TASK ITEM: What's needed is the listing below, repeated word for word with no pictures.

INFORMATION PROVIDED:
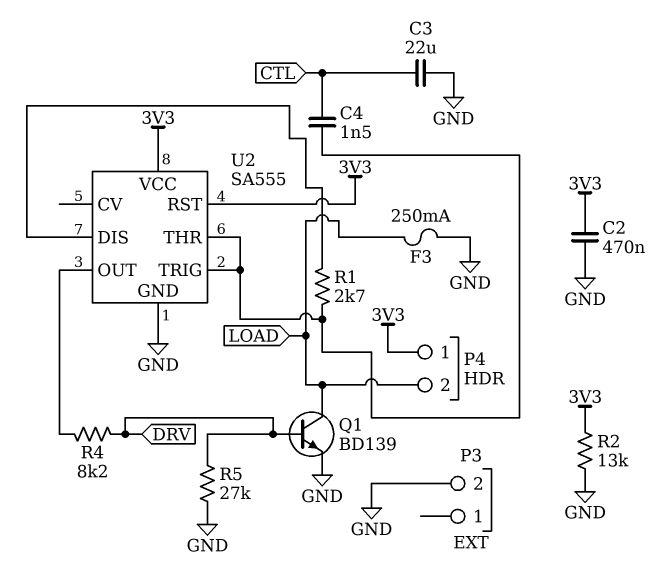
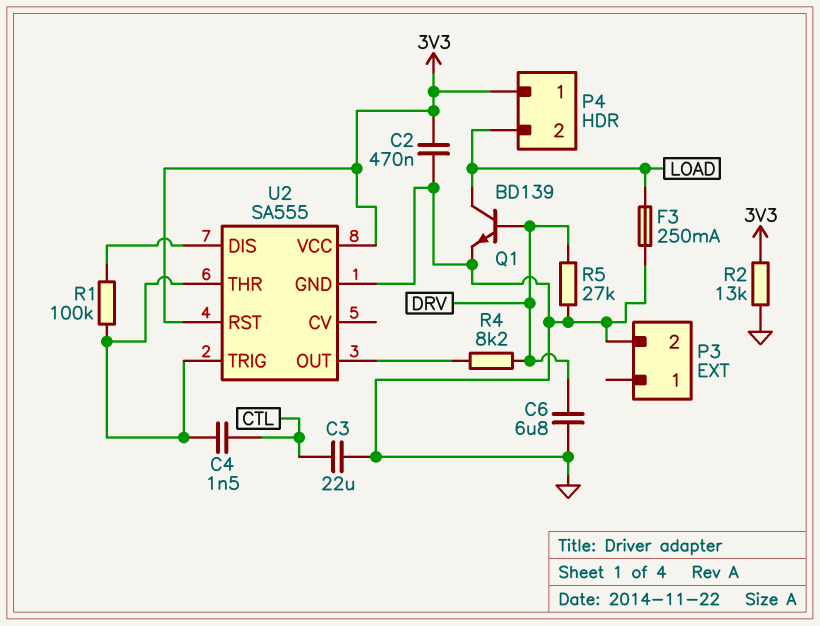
C6: none -> 6.8uF (DRV, GND)
R1: 2.7k (U2/DIS, U2/THR) -> 100k (U2/DIS, U2/THR)

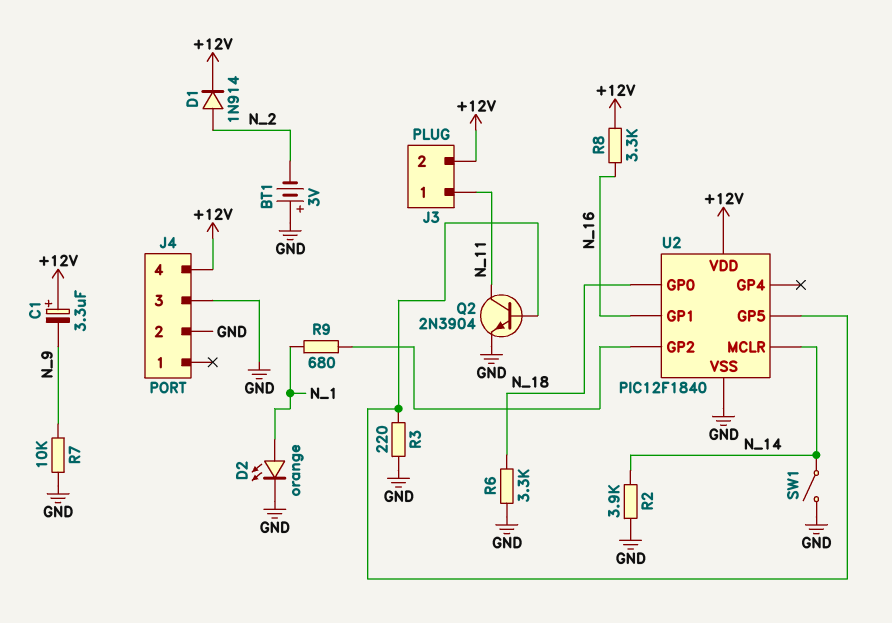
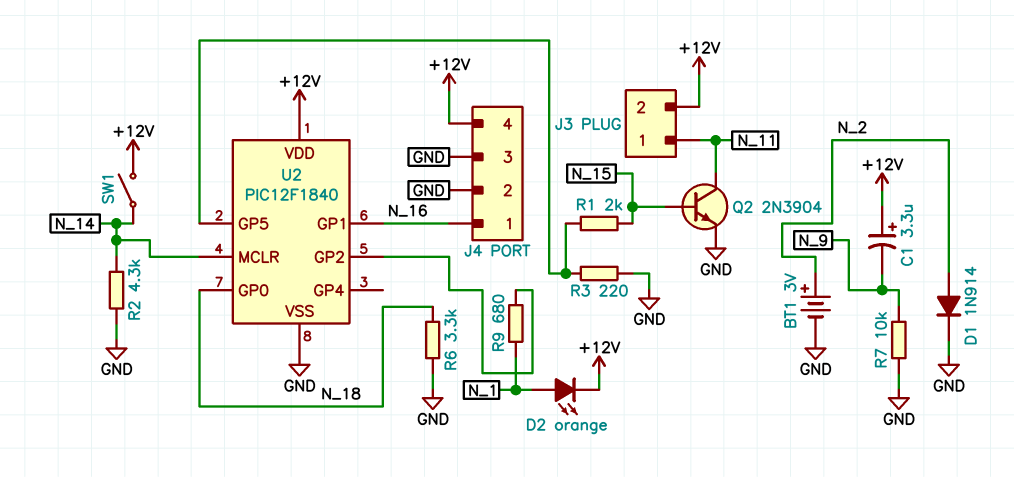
BT1: 3V (plus GND, minus N_2) -> 3V (plus N_2, minus GND)
D1: diode 1N914 (A N_2, K +12V) -> diode 1N914 (A N_2, K GND)
D2: LED orange (A N_1, K GND) -> LED orange (A N_1, K +12V)
J4 pin 1: none -> N_16
Q2: NPN 2N3904 (B U2/GP5, C N_11, E GND) -> NPN 2N3904 (B N_15, C N_11, E GND)
R1: none -> 2k (N_15, U2/GP5)
R2: 3.9k (GND, N_14) -> 4.3k (GND, N_14)
R8: 3.3k (+12V, N_16) -> none
SW1: switch (GND, N_14) -> switch (+12V, N_14)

WRITTEN ANSWER:
C6: none -> 6.8uF (DRV, GND)
R1: 2.7k (U2/DIS, U2/THR) -> 100k (U2/DIS, U2/THR)

BT1: 3V (plus GND, minus N_2) -> 3V (plus N_2, minus GND)
D1: diode 1N914 (A N_2, K +12V) -> diode 1N914 (A N_2, K GND)
D2: LED orange (A N_1, K GND) -> LED orange (A N_1, K +12V)
J4 pin 1: none -> N_16
Q2: NPN 2N3904 (B U2/GP5, C N_11, E GND) -> NPN 2N3904 (B N_15, C N_11, E GND)
R1: none -> 2k (N_15, U2/GP5)
R2: 3.9k (GND, N_14) -> 4.3k (GND, N_14)
R8: 3.3k (+12V, N_16) -> none
SW1: switch (GND, N_14) -> switch (+12V, N_14)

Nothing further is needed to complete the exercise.